Please show all lines of the records that include "turkusowy".

### Provided records
□ □ □
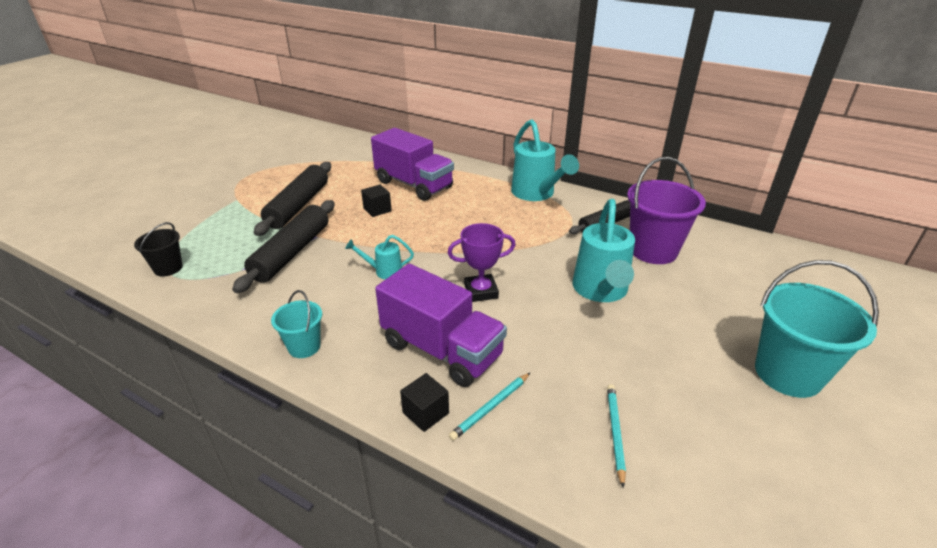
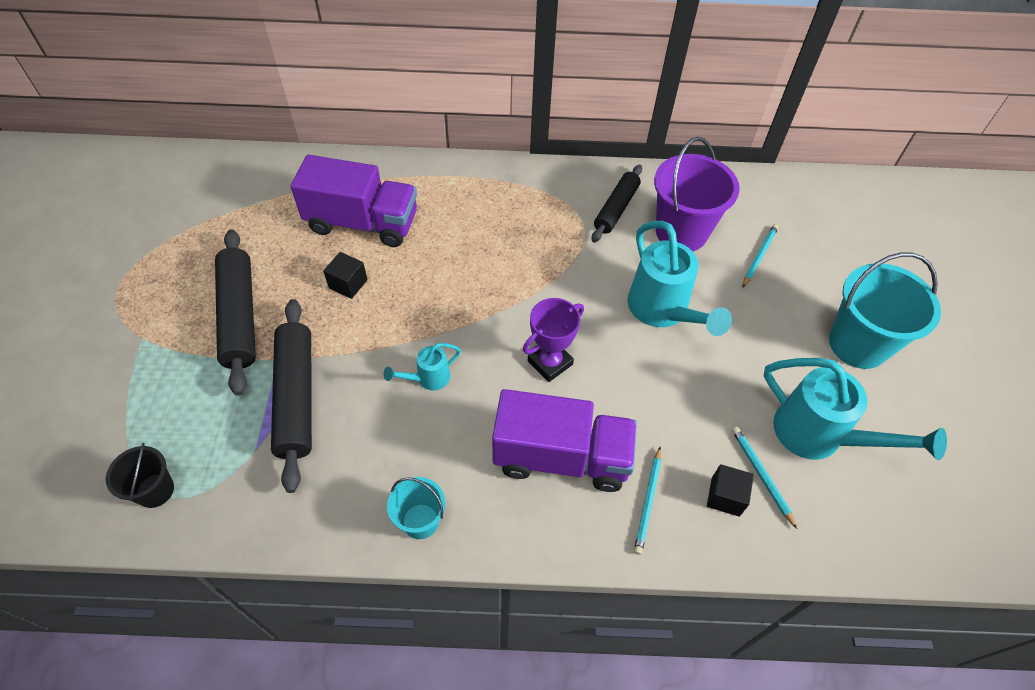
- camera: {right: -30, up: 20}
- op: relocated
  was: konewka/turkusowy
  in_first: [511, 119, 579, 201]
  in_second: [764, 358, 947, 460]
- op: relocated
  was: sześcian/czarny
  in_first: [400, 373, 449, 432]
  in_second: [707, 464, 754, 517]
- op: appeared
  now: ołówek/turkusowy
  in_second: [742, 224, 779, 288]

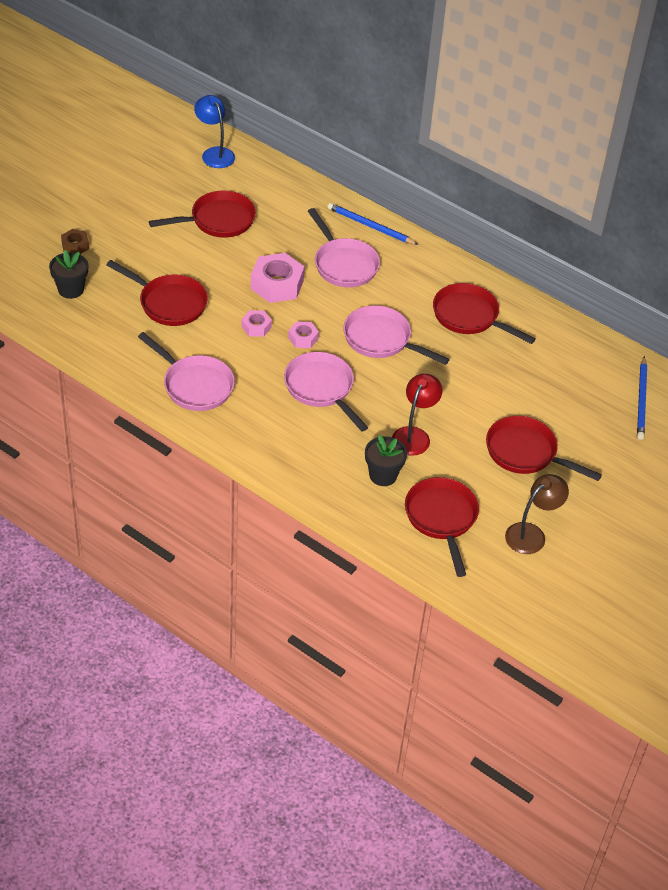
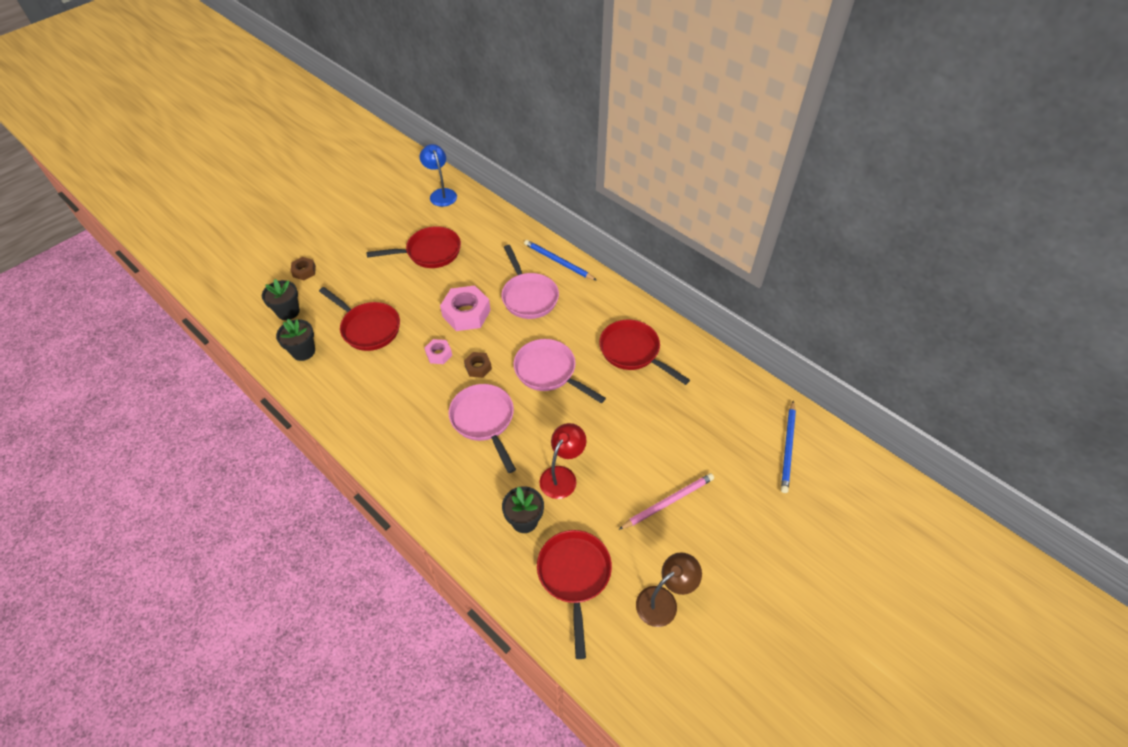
- camera: {right: 10, up: 5}
- op: colour
  was: nakrętka/różowy
  now: nakrętka/brązowy
  in_first: [288, 321, 319, 348]
  in_second: [464, 352, 492, 378]
- op: missing
  was: patelnia/różowy
  in_first: [138, 332, 235, 411]
- op: exchanged
  was: patelnia/czerwony
  now: ołówek/różowy
  in_first: [486, 416, 602, 481]
  in_second: [618, 473, 714, 530]
- op: appeared
  now: doniczka/czarny
  in_second: [276, 319, 315, 361]

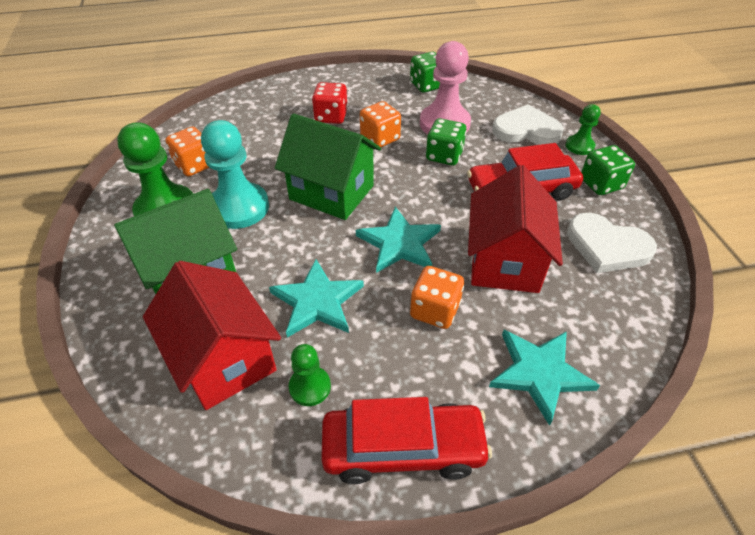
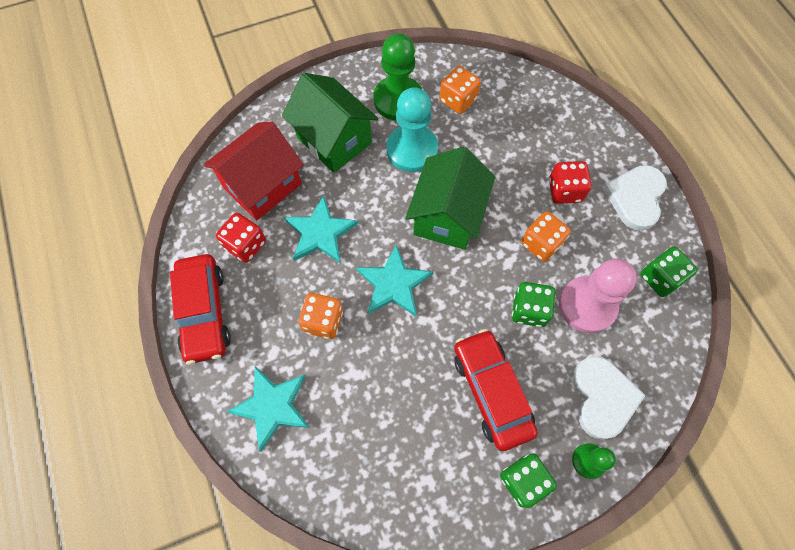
- camera: {right: 80, up: 20}
- op: missing
  was: domek/czerwony
  in_first: [468, 165, 563, 293]
- op: relocated
  was: serce/biały
  in_first: [567, 213, 657, 273]
  in_second: [603, 165, 667, 231]
- op: exchanged
  was: pionek/zielony
  now: kostka do gry/czerwony
  in_first: [289, 344, 331, 406]
  in_second: [216, 213, 266, 263]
□ □ □
### Task solution
  was: konewka/turkusowy
  now: ołówek/turkusowy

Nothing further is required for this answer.